Exercise prompt
If an entry holds a picture, leave the picture out and copy the rest exactly.

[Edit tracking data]
__________
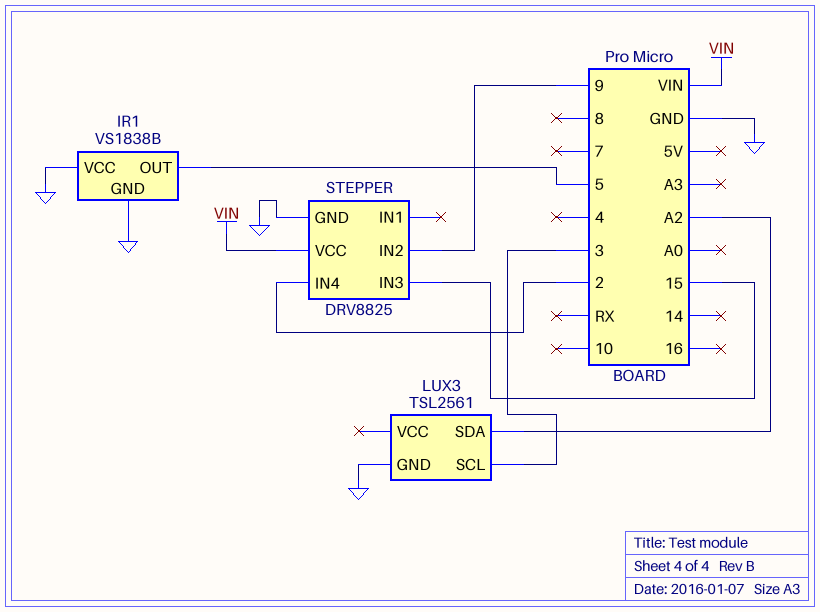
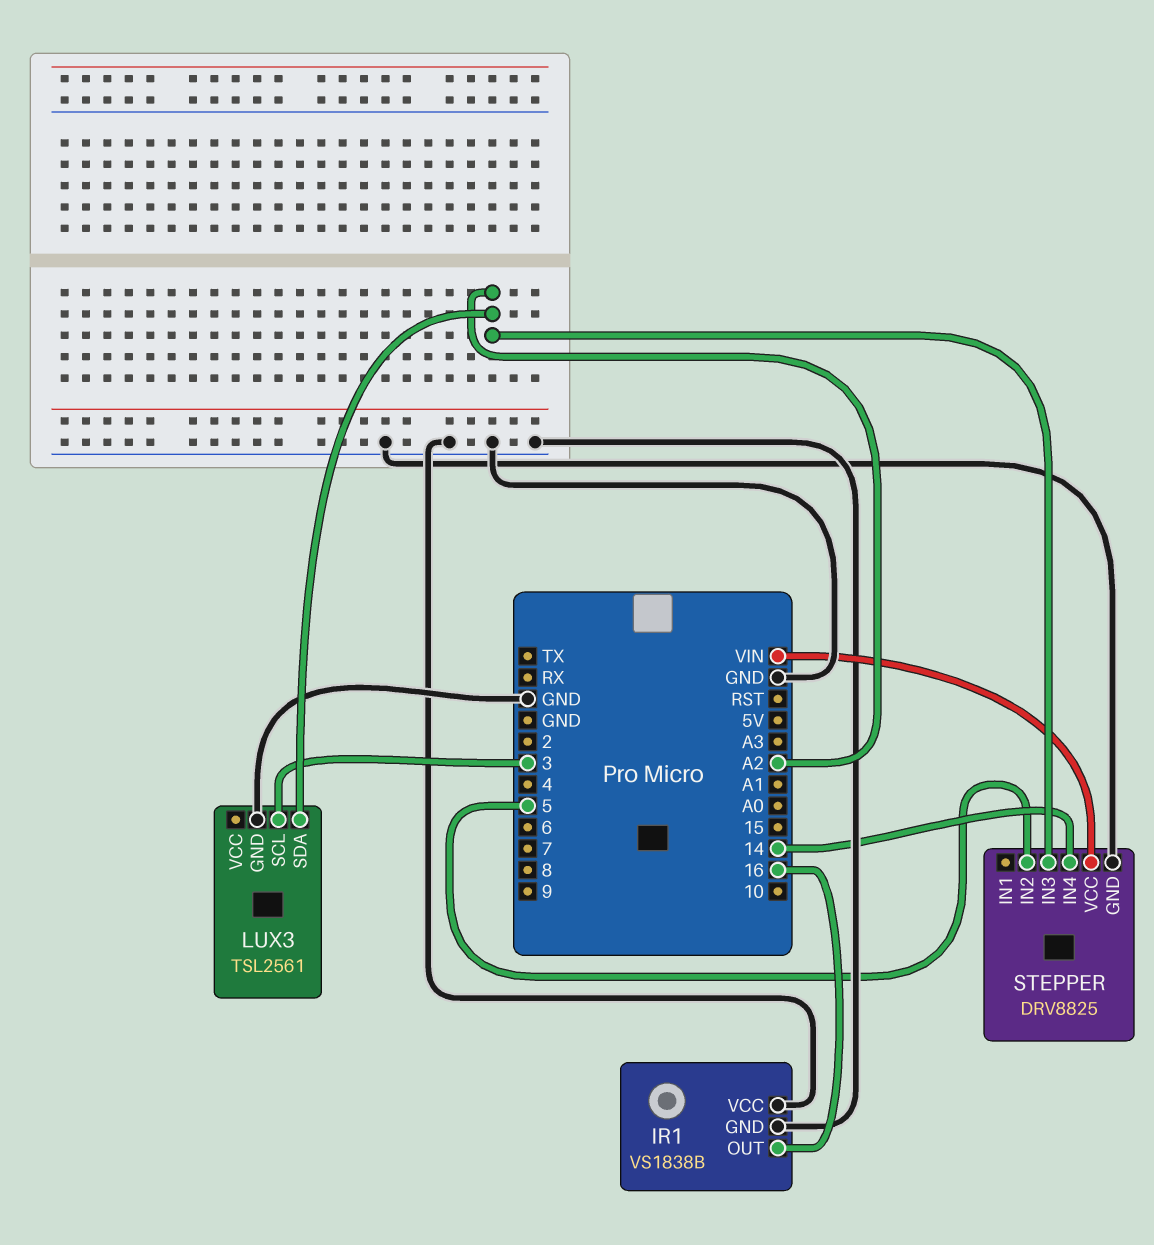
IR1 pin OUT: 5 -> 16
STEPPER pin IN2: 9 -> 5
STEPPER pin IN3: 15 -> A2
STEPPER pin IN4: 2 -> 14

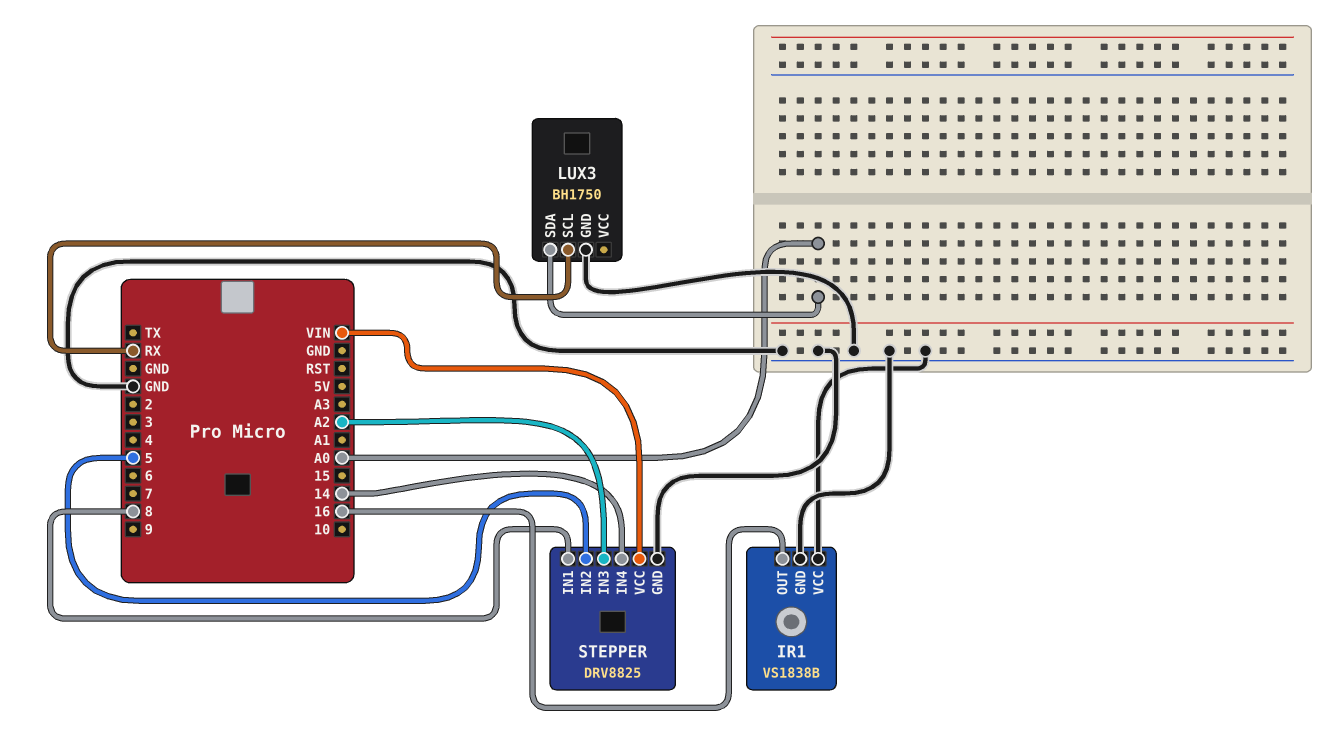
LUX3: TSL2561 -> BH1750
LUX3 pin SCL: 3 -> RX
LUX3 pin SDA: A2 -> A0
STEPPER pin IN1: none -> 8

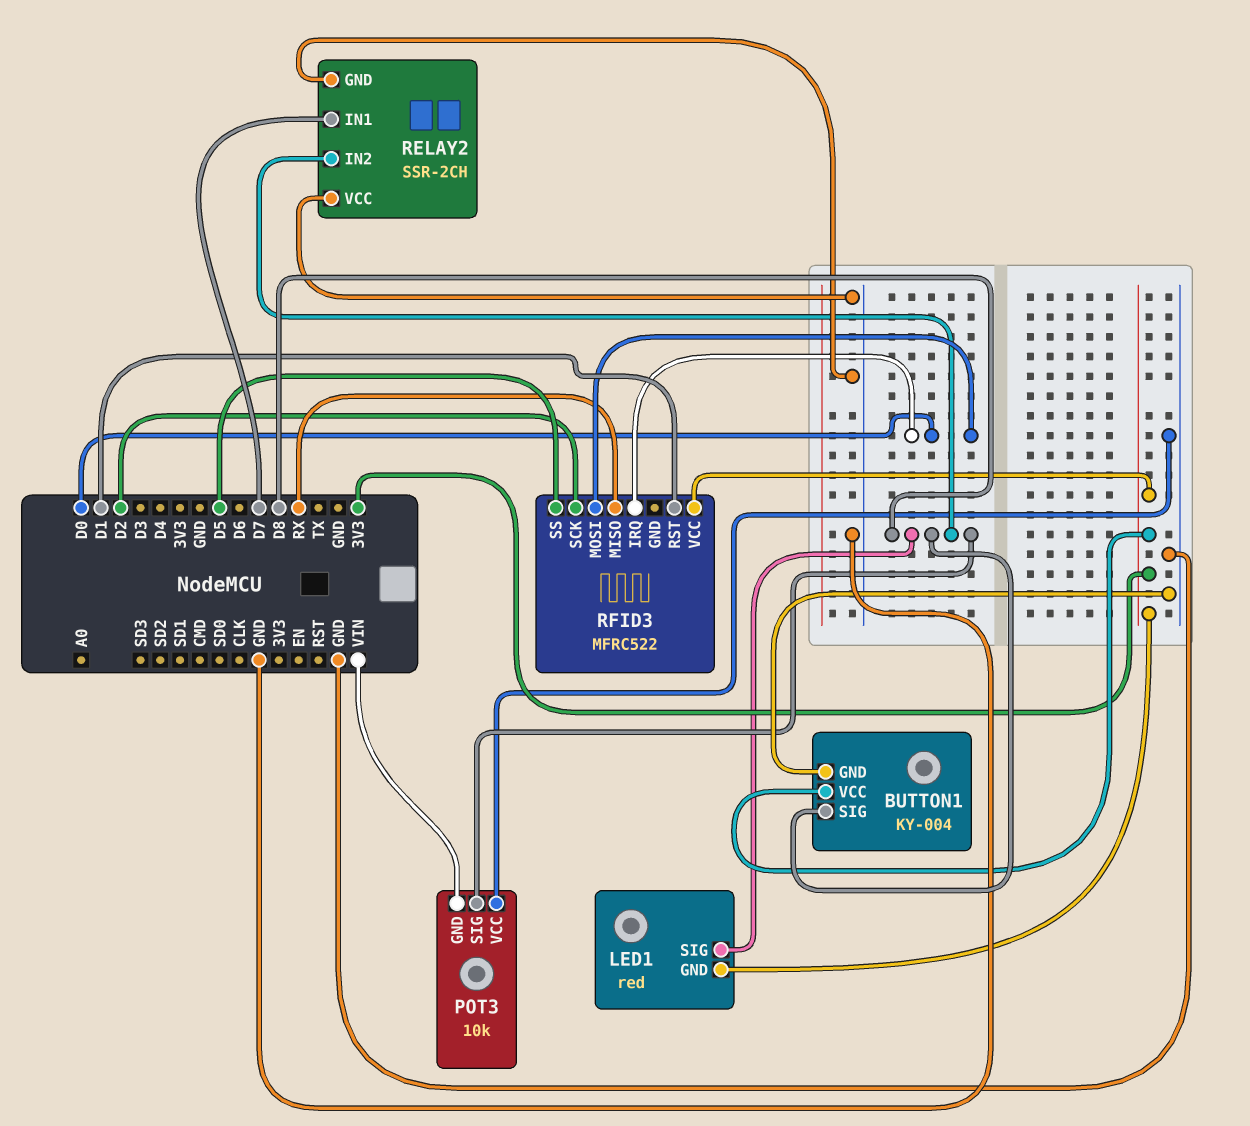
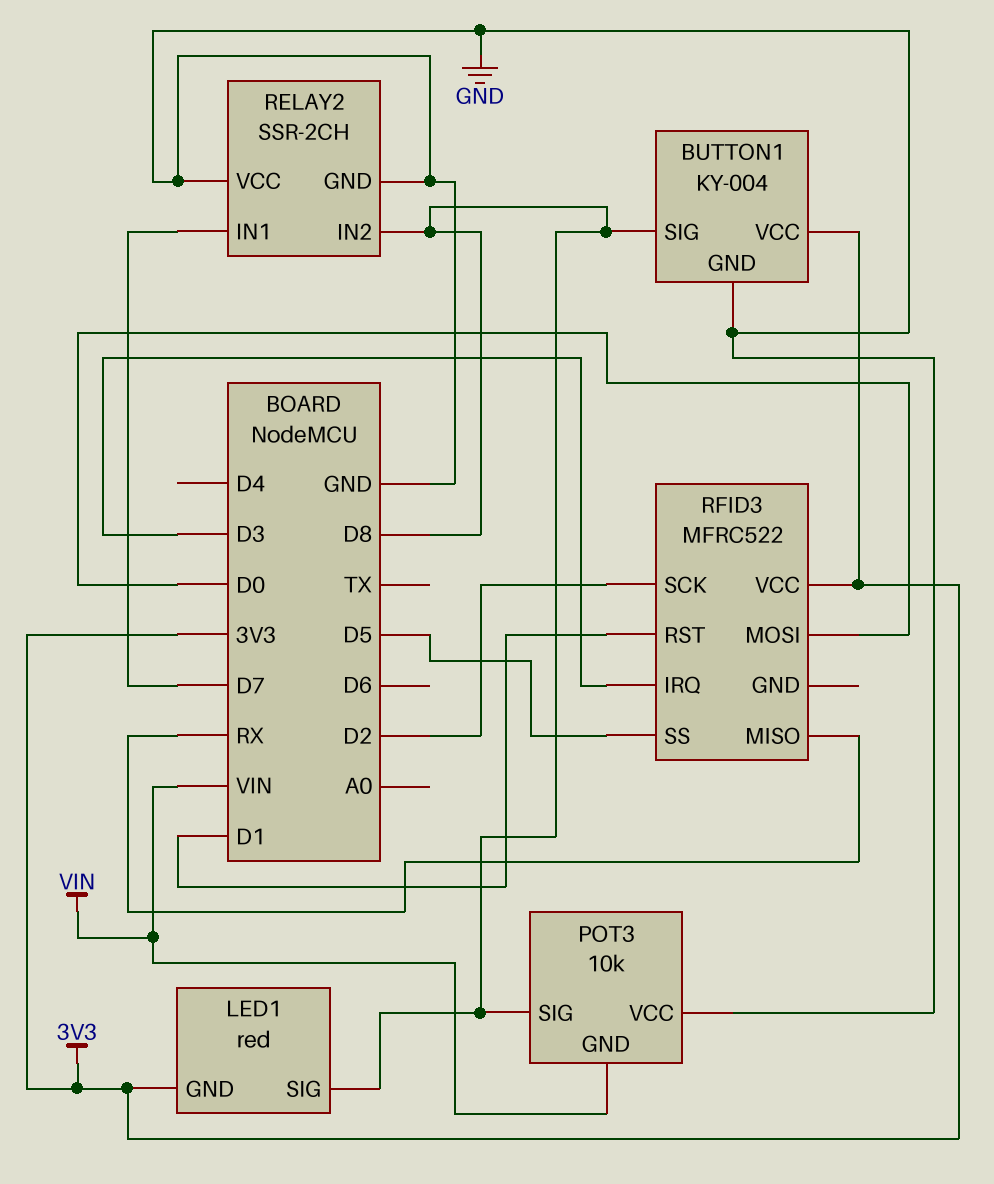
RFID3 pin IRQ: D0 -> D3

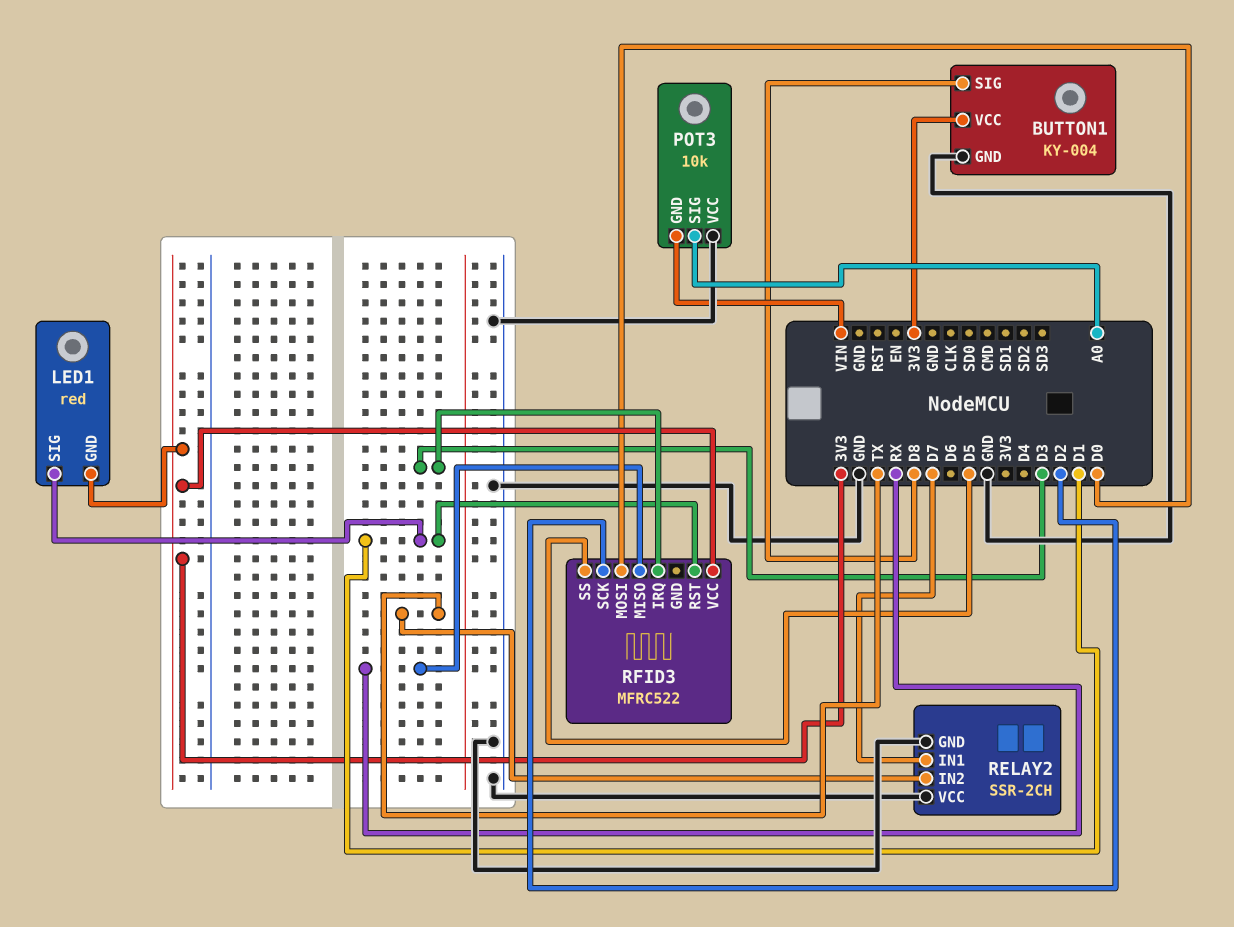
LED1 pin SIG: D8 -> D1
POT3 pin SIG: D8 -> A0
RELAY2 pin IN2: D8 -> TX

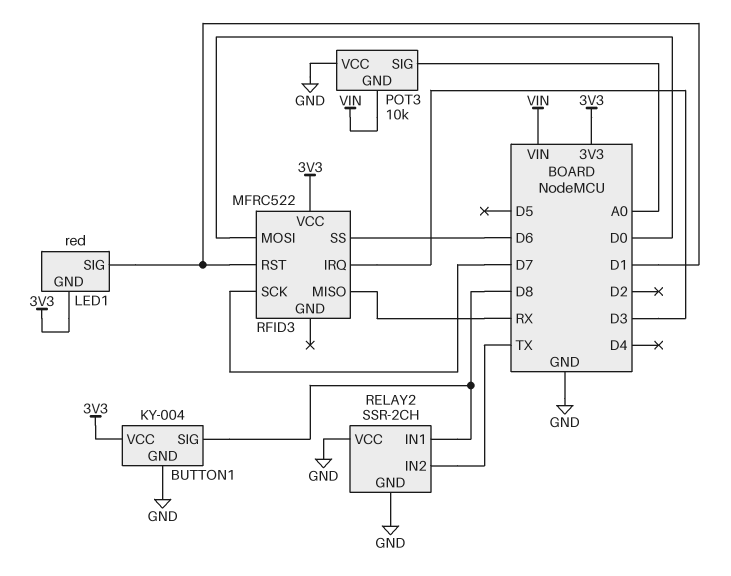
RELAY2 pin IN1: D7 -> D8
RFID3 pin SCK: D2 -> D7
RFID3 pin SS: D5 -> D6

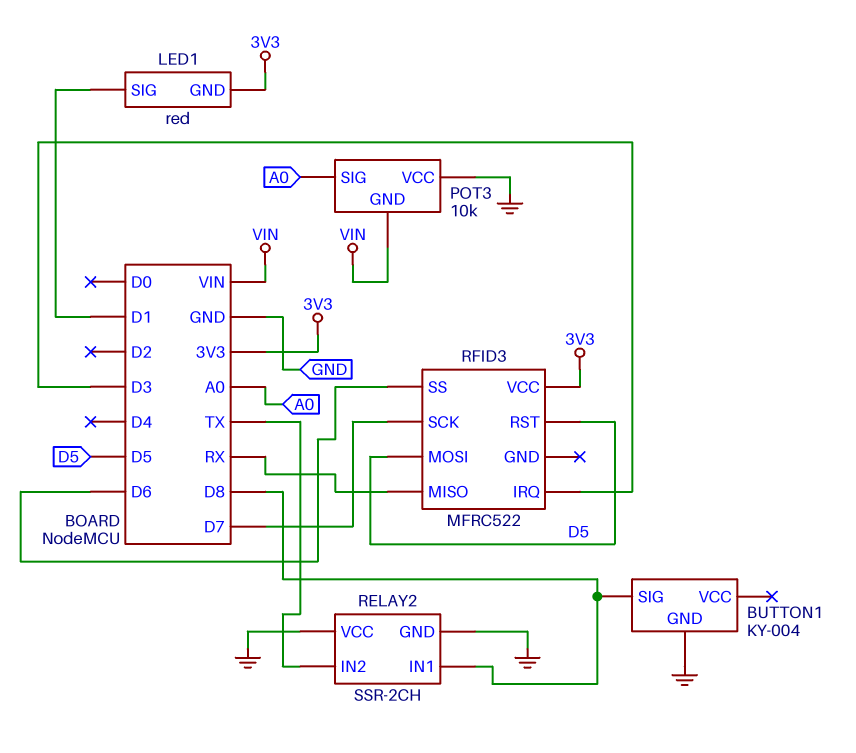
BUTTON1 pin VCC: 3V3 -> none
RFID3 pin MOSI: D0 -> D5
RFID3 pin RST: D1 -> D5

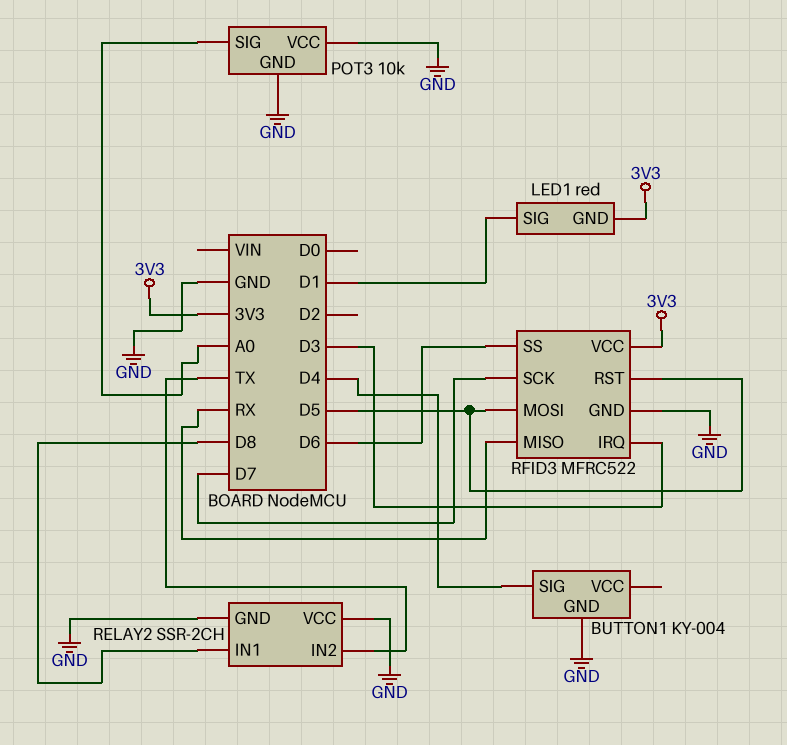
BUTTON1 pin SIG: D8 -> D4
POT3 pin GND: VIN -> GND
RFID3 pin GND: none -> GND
__________
Your solution
IR1 pin OUT: 5 -> 16
STEPPER pin IN2: 9 -> 5
STEPPER pin IN3: 15 -> A2
STEPPER pin IN4: 2 -> 14

LUX3: TSL2561 -> BH1750
LUX3 pin SCL: 3 -> RX
LUX3 pin SDA: A2 -> A0
STEPPER pin IN1: none -> 8

RFID3 pin IRQ: D0 -> D3

LED1 pin SIG: D8 -> D1
POT3 pin SIG: D8 -> A0
RELAY2 pin IN2: D8 -> TX

RELAY2 pin IN1: D7 -> D8
RFID3 pin SCK: D2 -> D7
RFID3 pin SS: D5 -> D6

BUTTON1 pin VCC: 3V3 -> none
RFID3 pin MOSI: D0 -> D5
RFID3 pin RST: D1 -> D5

BUTTON1 pin SIG: D8 -> D4
POT3 pin GND: VIN -> GND
RFID3 pin GND: none -> GND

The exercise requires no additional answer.